Work request
Output, word for word, the line that contains "The red cutting" and all lines after it in the records below, omitting pictures.

>>

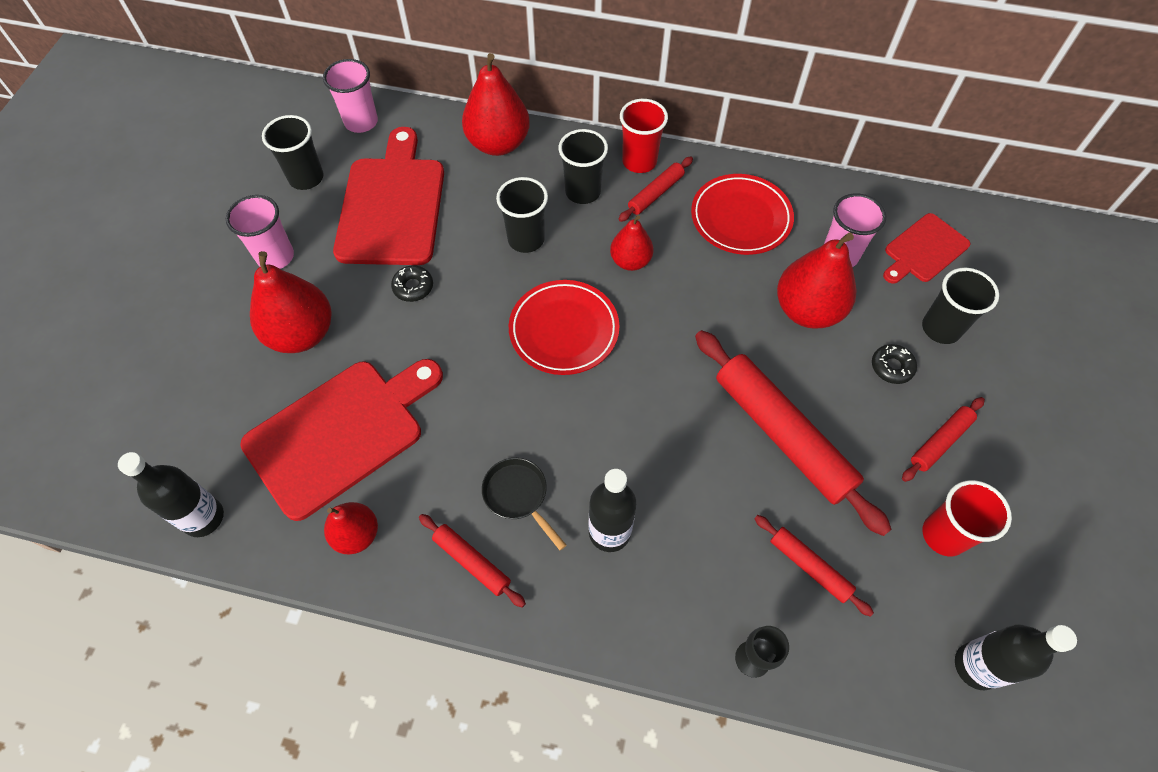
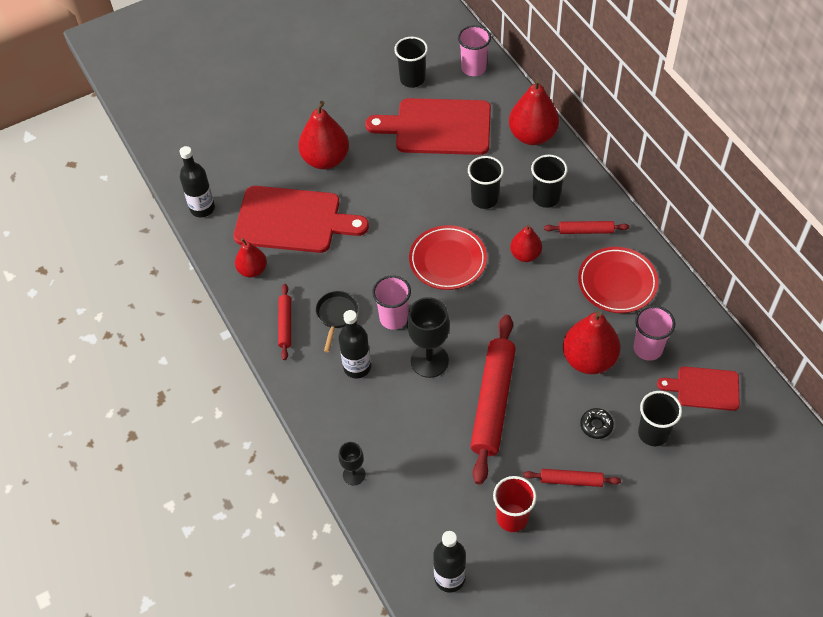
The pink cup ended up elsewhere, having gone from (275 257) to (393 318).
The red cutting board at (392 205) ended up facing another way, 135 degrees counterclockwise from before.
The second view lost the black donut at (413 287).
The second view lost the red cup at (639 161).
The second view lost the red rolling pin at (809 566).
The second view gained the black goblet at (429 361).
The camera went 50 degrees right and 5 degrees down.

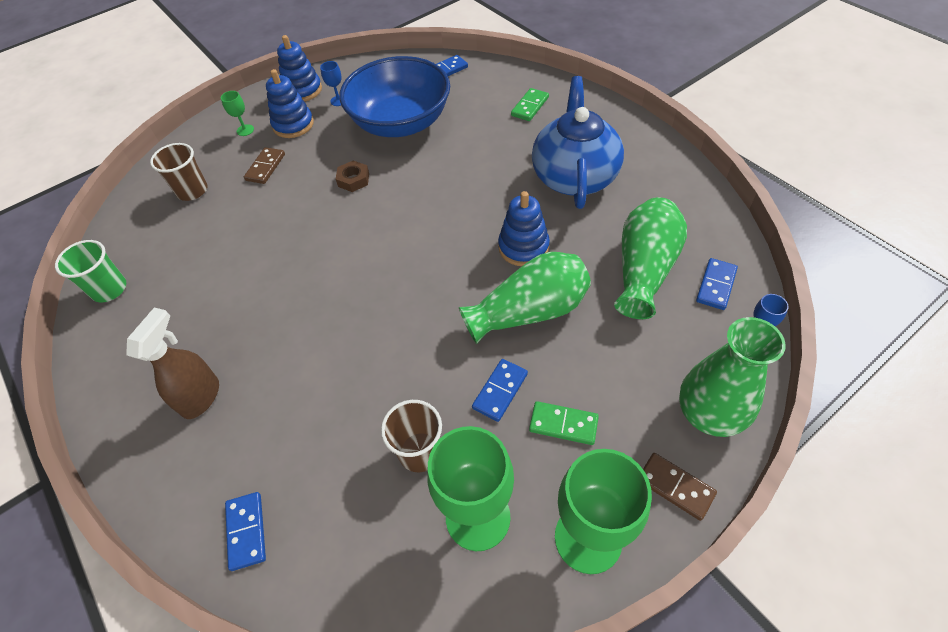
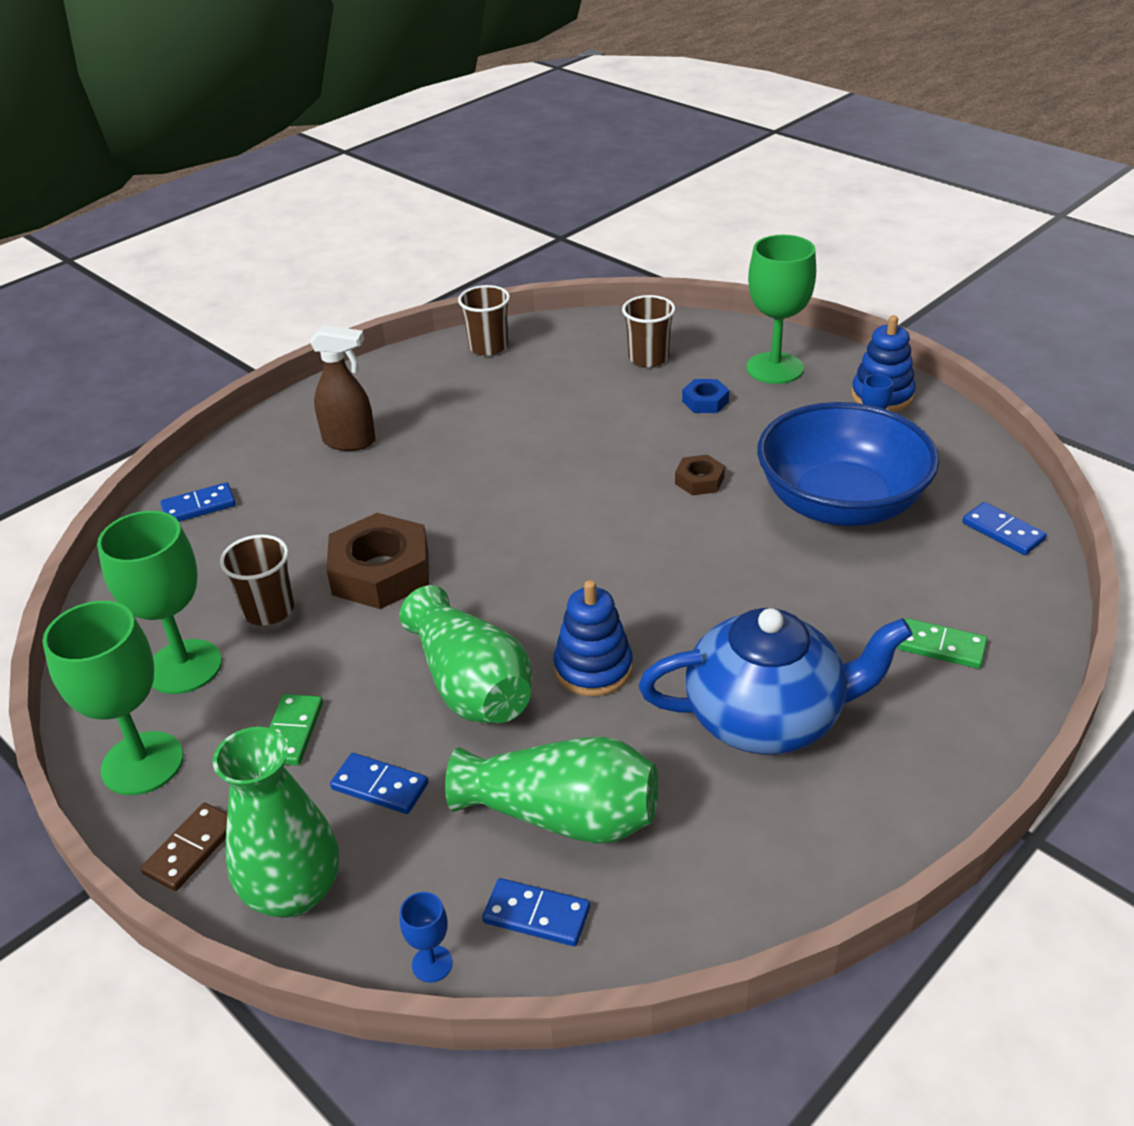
What was the green cup at (109 289) turned into the brown cup at (488 346).
The size of the green goblet at (245 130) changed by a factor of 2.31.
Where the brown domino stood at (265 167), the blue nut came to stand at (705 401).
The second view lost the blue stacking toy at (293 125).
The blue domino ended up elsewhere, having gone from (500 391) to (380 786).
The second view gained the brown nut at (380 572).
The camera went 80 degrees right and 15 degrees down.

<<

Answer to this exercise
The red cutting board at (392 205) ended up facing another way, 135 degrees counterclockwise from before.
The second view lost the black donut at (413 287).
The second view lost the red cup at (639 161).
The second view lost the red rolling pin at (809 566).
The second view gained the black goblet at (429 361).
The camera went 50 degrees right and 5 degrees down.

What was the green cup at (109 289) turned into the brown cup at (488 346).
The size of the green goblet at (245 130) changed by a factor of 2.31.
Where the brown domino stood at (265 167), the blue nut came to stand at (705 401).
The second view lost the blue stacking toy at (293 125).
The blue domino ended up elsewhere, having gone from (500 391) to (380 786).
The second view gained the brown nut at (380 572).
The camera went 80 degrees right and 15 degrees down.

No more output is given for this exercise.